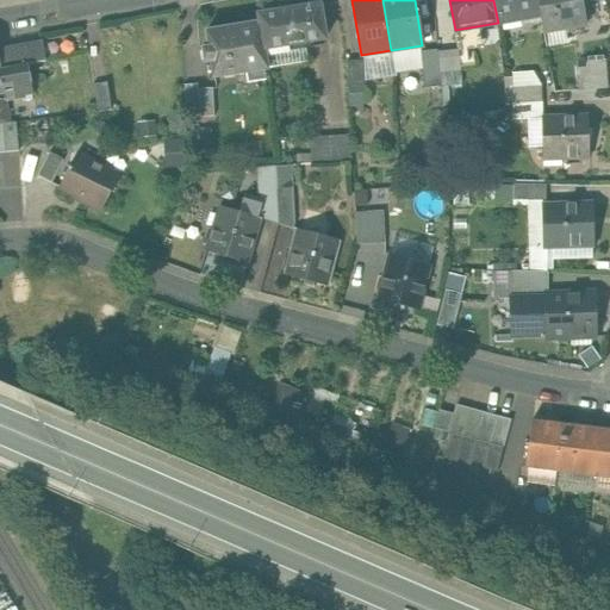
[(493,0),(498,23),(541,14),(537,0),(493,0)]
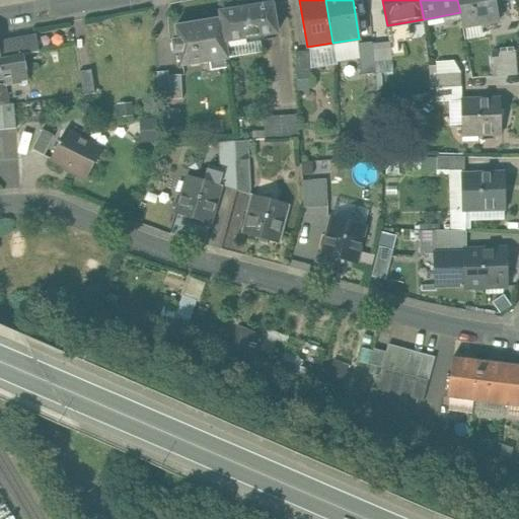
[(496,0),(457,0),(460,12),(462,26),(500,20),(496,0)]
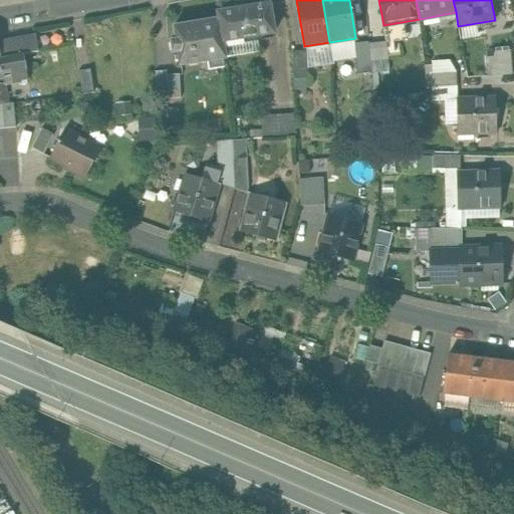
[(269,4),(219,13),(220,19),(224,46),(257,40),(256,35),(274,32),(269,4)]
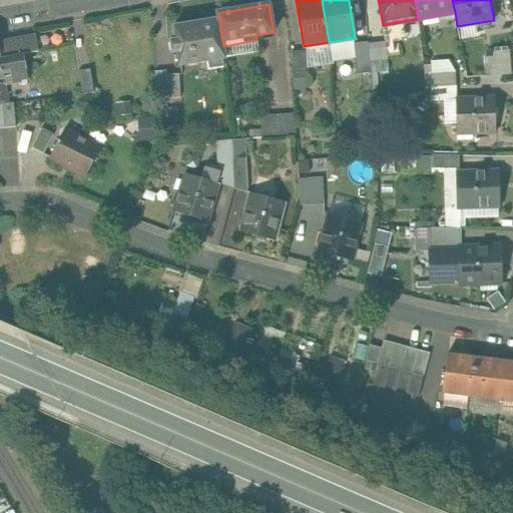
[(219,19),(173,26),(175,40),(170,41),(172,52),(177,52),(179,65),(225,58),(223,46),(219,19)]
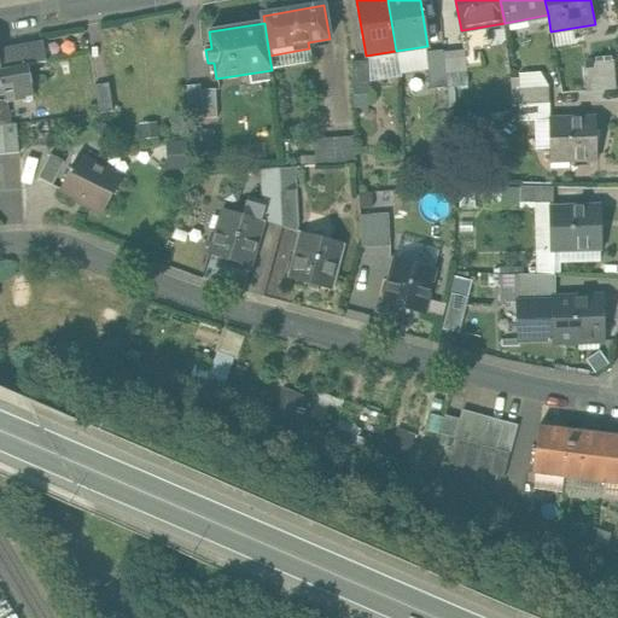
[(0,69),(27,64),(46,62),(44,42),(0,50),(0,69)]
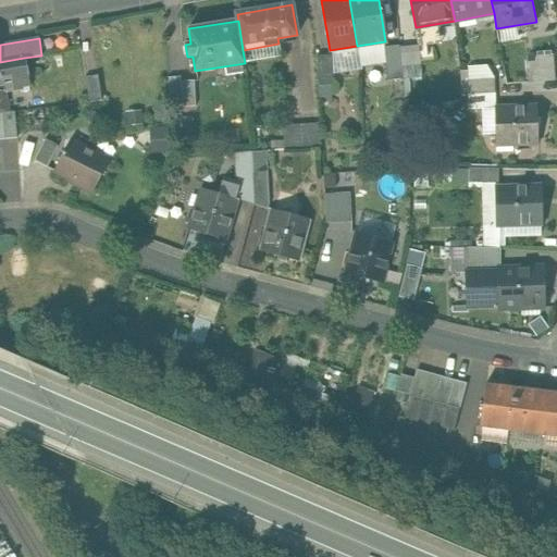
[(420,45),(400,49),(404,78),(423,76),(420,45)]
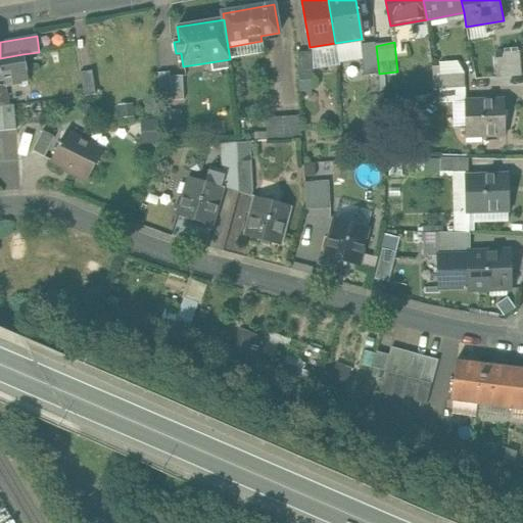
[(375,43),(361,44),(364,76),(378,75),(376,46),(375,43)]
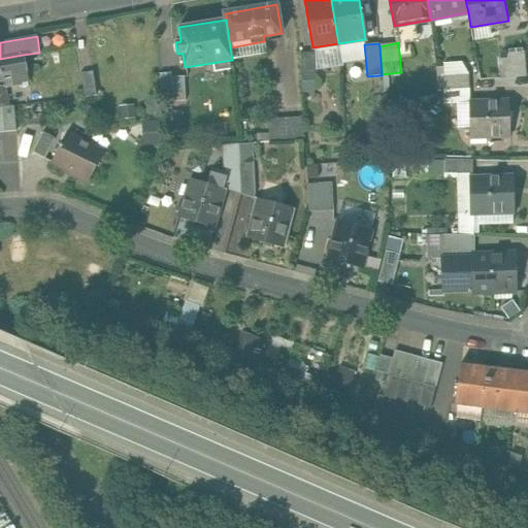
[(524,51),(499,53),(502,78),(526,76),(524,51)]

= = = = =

Repeat exactly the line containing "[(375,43),(361,44),(364,76),(378,75),(376,46),(375,43)]" and every line after it through the end of the records, and nothing else. Leave the pictures out.

[(375,43),(361,44),(364,76),(378,75),(376,46),(375,43)]
[(524,51),(499,53),(502,78),(526,76),(524,51)]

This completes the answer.